Materials provided section start

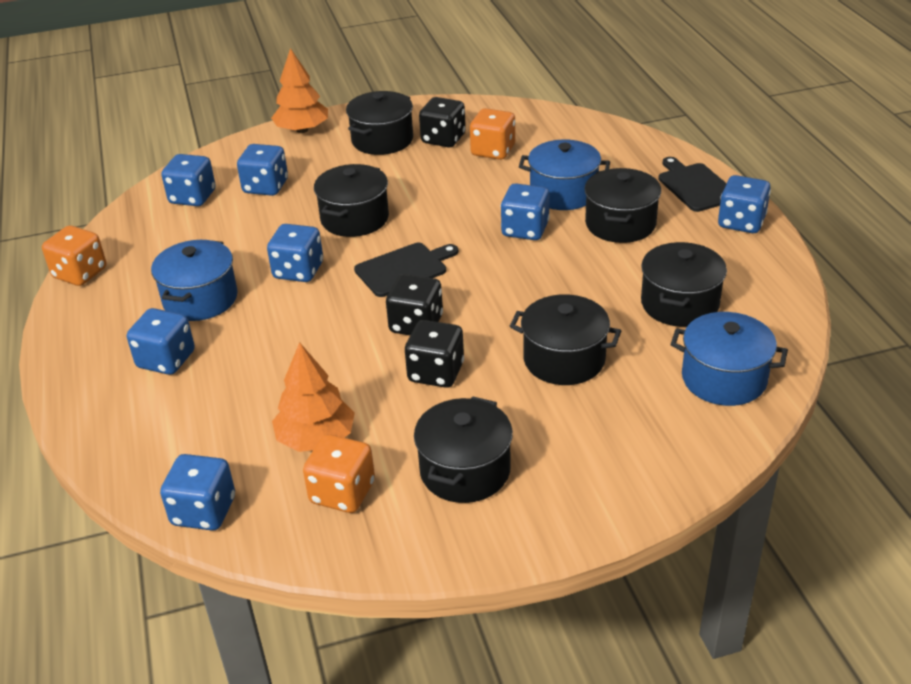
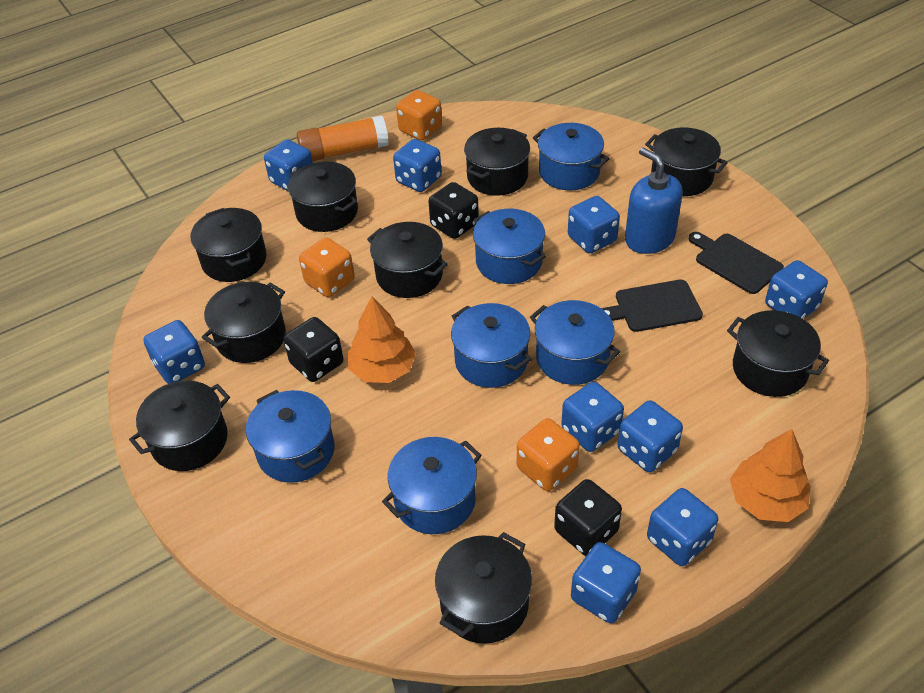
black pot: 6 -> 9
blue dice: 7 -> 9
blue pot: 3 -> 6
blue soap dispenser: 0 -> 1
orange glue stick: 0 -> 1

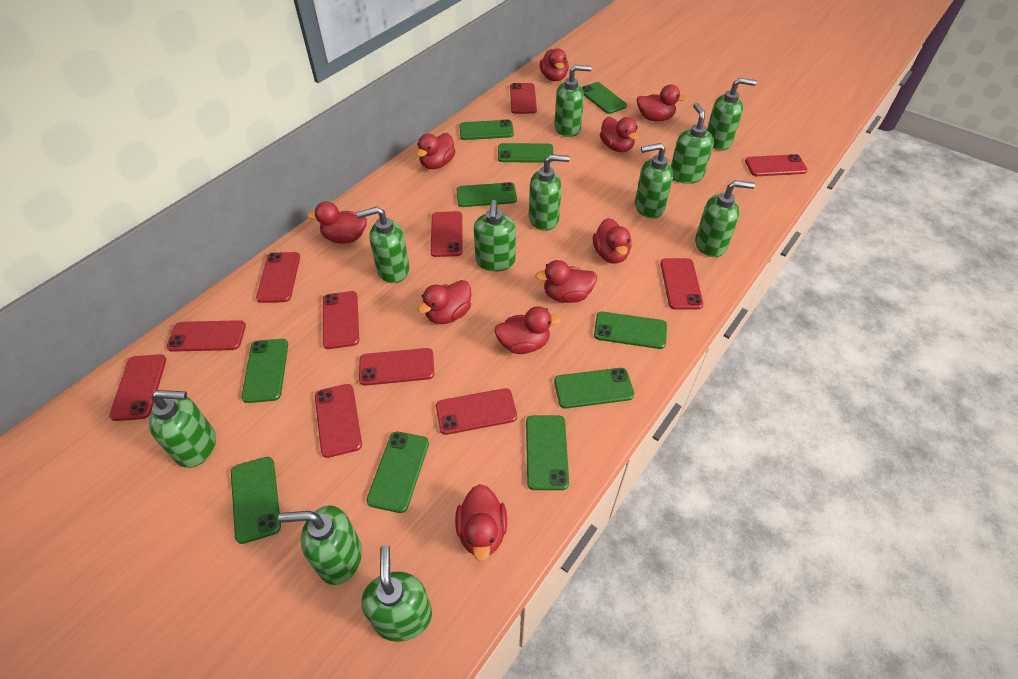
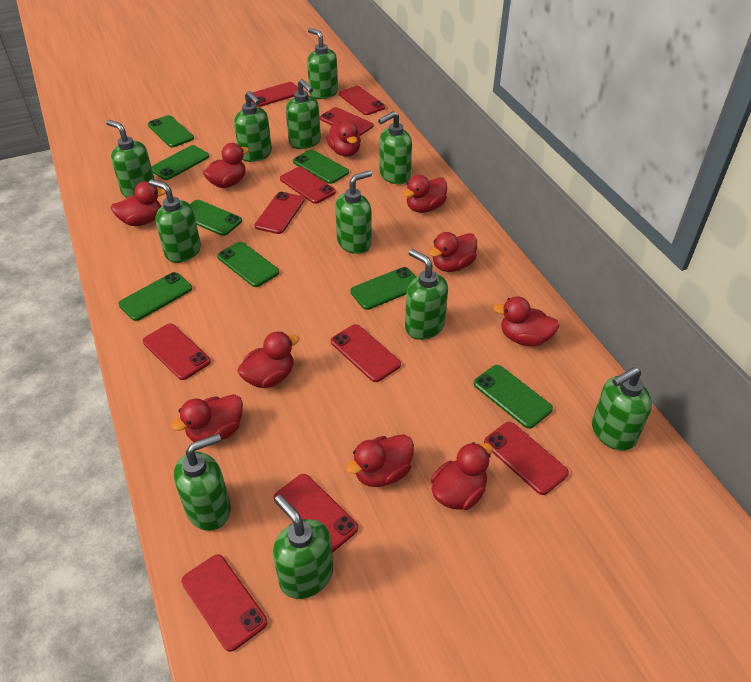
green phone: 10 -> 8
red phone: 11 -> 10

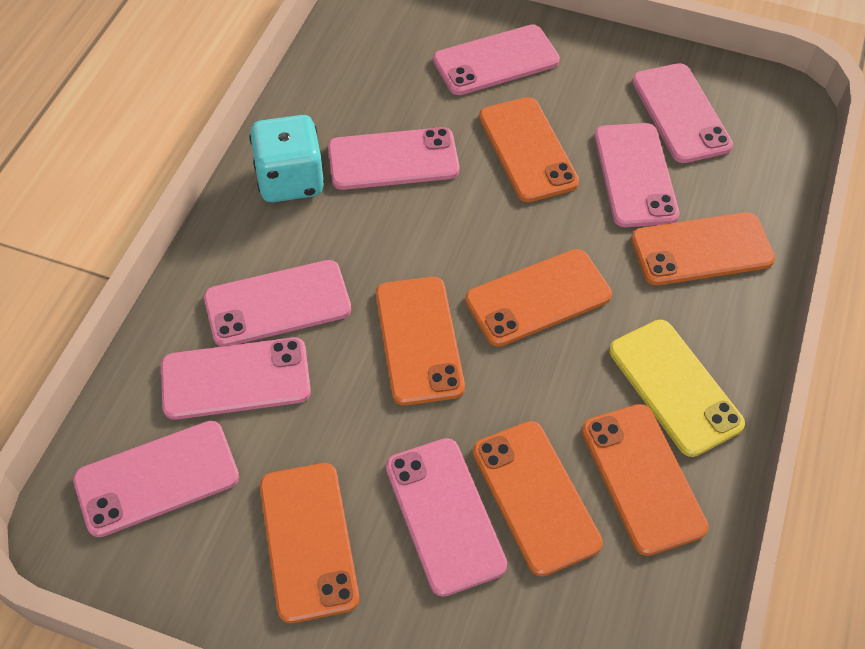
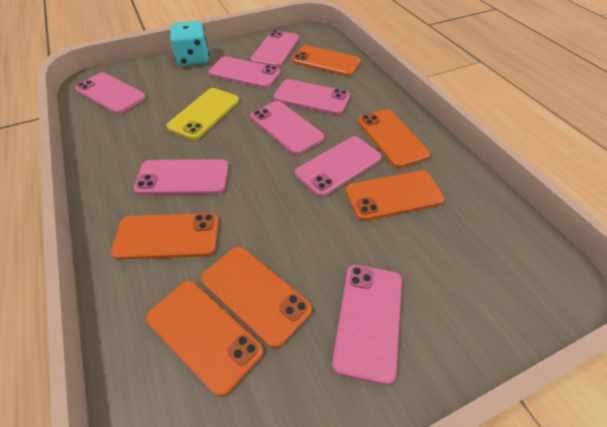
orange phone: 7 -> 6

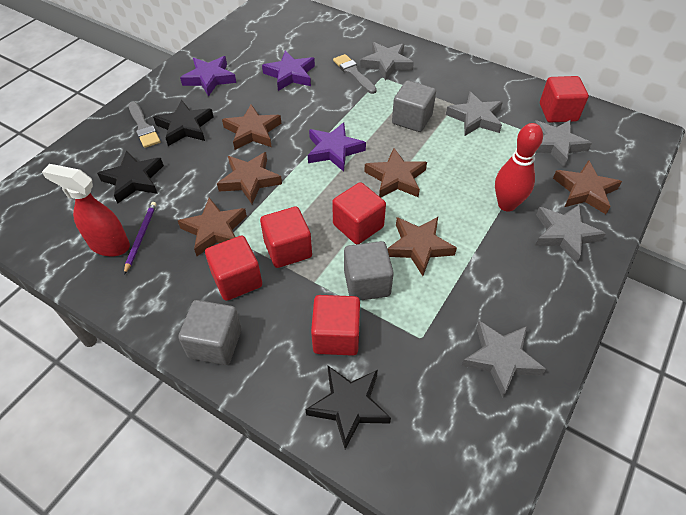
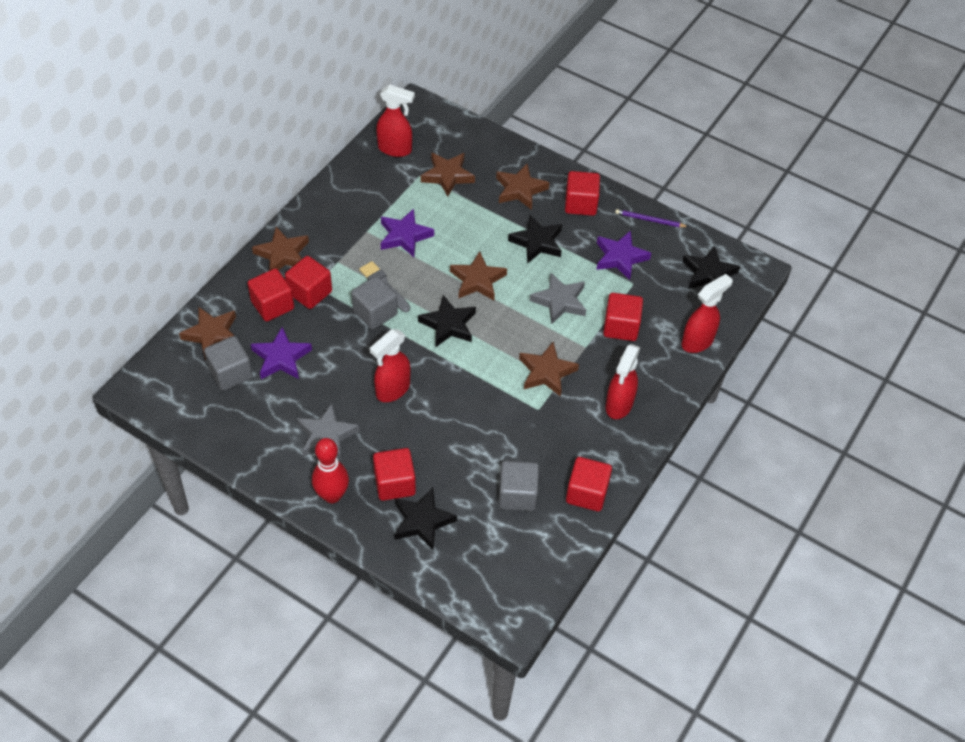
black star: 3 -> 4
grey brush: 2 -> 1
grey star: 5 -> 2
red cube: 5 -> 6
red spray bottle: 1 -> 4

Materials provided section end

Task directions:
Could you restate all of the data above word for word and skip every picture?

Your solution:
black pot: 6 -> 9
blue dice: 7 -> 9
blue pot: 3 -> 6
blue soap dispenser: 0 -> 1
orange glue stick: 0 -> 1

green phone: 10 -> 8
red phone: 11 -> 10

orange phone: 7 -> 6

black star: 3 -> 4
grey brush: 2 -> 1
grey star: 5 -> 2
red cube: 5 -> 6
red spray bottle: 1 -> 4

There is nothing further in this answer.